WHAT THIS TASK INVOLVES>
Give again, word for word, every line below from the one that has "lime round brick D8" through the one that has "none -> tan plate F4 level 1", both included, and no others.

= Beginning of Section =

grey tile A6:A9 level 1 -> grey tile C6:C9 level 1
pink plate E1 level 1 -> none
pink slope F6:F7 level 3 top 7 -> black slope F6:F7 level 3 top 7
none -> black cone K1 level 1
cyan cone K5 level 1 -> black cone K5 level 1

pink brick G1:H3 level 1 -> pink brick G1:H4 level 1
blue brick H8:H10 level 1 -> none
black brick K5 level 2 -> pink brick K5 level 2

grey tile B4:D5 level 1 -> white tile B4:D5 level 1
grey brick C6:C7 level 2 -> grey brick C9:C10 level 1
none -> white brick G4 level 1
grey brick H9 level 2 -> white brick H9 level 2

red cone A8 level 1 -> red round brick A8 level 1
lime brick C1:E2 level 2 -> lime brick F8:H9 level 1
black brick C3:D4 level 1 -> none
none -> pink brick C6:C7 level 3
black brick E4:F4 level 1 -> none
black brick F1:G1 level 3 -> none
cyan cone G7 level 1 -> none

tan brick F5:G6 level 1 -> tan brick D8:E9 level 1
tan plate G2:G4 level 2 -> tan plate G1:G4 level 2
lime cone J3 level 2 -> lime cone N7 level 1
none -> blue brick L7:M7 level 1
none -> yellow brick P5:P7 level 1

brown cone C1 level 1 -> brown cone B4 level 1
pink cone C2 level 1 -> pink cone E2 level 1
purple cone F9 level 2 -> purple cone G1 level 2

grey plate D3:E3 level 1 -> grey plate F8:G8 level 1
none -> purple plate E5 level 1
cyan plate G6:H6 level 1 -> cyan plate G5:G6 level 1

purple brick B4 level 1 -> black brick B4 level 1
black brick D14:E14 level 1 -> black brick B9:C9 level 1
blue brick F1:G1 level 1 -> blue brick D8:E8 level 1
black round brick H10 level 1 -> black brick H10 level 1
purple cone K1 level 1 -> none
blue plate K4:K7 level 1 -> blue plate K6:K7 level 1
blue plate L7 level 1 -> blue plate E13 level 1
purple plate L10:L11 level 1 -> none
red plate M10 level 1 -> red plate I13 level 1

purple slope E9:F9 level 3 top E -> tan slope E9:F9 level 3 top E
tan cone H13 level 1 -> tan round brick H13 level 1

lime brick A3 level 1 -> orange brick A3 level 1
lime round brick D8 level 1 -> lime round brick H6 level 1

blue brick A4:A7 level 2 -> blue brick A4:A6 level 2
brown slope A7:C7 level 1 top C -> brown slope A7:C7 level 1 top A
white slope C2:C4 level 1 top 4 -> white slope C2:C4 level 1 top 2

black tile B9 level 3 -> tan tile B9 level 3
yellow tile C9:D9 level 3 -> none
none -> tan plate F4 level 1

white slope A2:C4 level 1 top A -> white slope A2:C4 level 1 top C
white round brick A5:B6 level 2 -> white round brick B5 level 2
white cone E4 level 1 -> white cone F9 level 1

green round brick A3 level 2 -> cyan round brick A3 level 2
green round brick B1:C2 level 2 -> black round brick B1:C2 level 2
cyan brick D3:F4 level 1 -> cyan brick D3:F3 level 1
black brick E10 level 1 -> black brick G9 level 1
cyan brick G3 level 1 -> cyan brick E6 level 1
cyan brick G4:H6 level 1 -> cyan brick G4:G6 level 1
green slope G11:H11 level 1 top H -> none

= End of Section =

WRITTEN ANSWER>
lime round brick D8 level 1 -> lime round brick H6 level 1

blue brick A4:A7 level 2 -> blue brick A4:A6 level 2
brown slope A7:C7 level 1 top C -> brown slope A7:C7 level 1 top A
white slope C2:C4 level 1 top 4 -> white slope C2:C4 level 1 top 2

black tile B9 level 3 -> tan tile B9 level 3
yellow tile C9:D9 level 3 -> none
none -> tan plate F4 level 1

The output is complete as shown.